_WHAT IS NEEDED_
Retype only the lines below from the one with "pink cross: (86, 71)" to the one with "green semicircle: (132, 100)", inclusive, skipping every image.

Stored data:
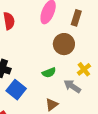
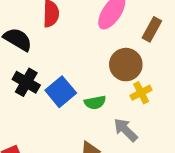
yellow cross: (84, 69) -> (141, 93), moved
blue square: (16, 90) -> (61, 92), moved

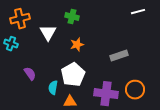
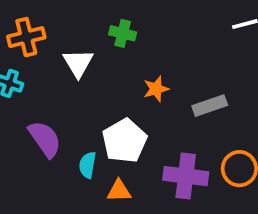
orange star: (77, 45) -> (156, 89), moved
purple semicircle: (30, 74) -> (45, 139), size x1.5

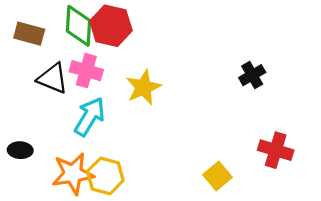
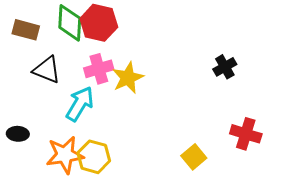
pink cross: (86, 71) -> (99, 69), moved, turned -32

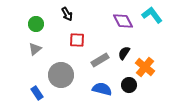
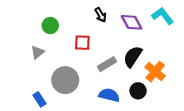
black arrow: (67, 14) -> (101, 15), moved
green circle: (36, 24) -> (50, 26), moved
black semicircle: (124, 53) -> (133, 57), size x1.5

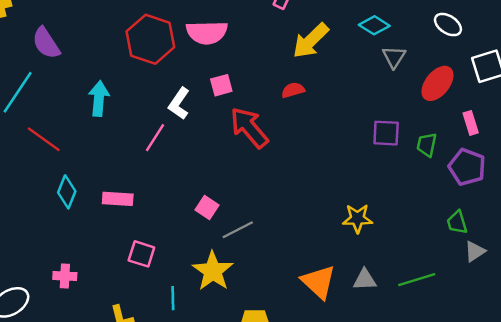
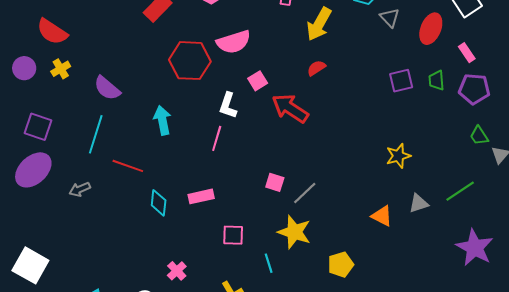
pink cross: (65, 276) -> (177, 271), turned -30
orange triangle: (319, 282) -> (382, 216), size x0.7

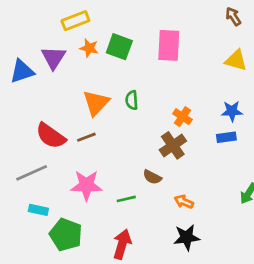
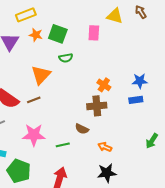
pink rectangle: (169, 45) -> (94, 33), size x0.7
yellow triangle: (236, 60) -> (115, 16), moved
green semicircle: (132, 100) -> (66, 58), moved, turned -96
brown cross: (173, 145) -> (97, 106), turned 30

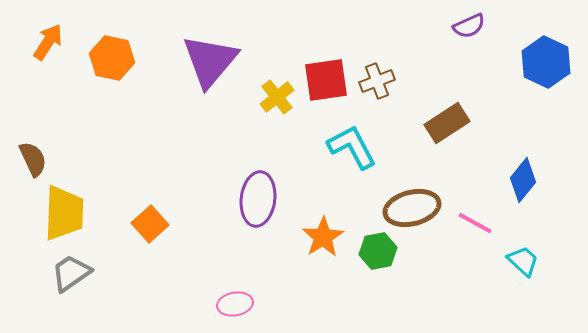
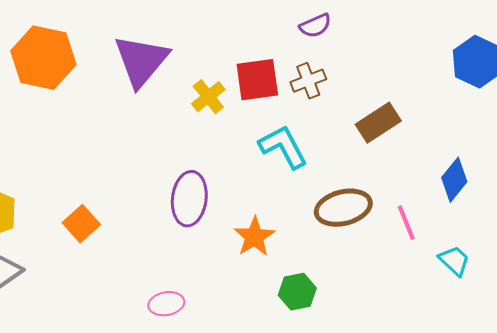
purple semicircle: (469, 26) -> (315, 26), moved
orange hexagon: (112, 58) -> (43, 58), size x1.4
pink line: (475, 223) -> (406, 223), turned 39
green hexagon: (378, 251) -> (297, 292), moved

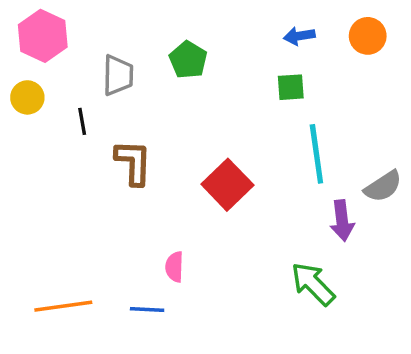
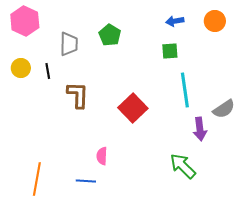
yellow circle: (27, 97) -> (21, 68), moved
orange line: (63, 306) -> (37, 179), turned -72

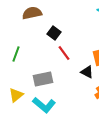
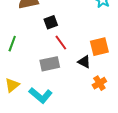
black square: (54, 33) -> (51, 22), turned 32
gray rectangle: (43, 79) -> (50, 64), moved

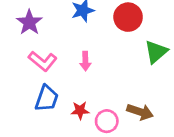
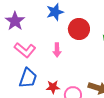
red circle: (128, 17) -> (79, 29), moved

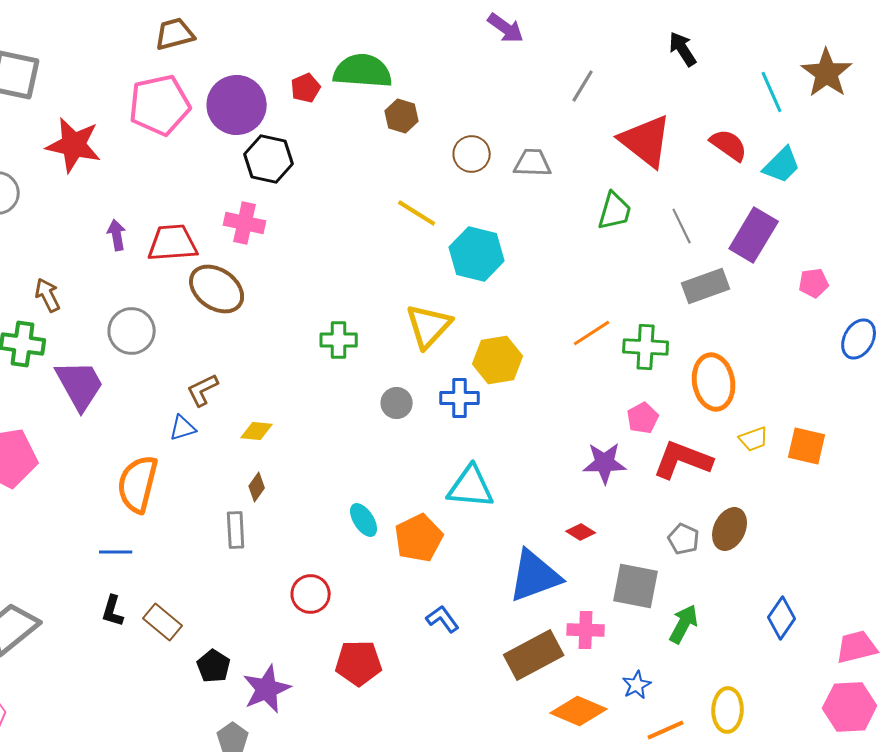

_ANSWER BOX_
pink cross: (86, 71) -> (99, 69), moved, turned -32

black arrow: (67, 14) -> (101, 15), moved
green circle: (36, 24) -> (50, 26), moved
black semicircle: (124, 53) -> (133, 57), size x1.5

pink cross: (65, 276) -> (177, 271), turned -30
orange triangle: (319, 282) -> (382, 216), size x0.7

pink rectangle: (169, 45) -> (94, 33), size x0.7
yellow triangle: (236, 60) -> (115, 16), moved
green semicircle: (132, 100) -> (66, 58), moved, turned -96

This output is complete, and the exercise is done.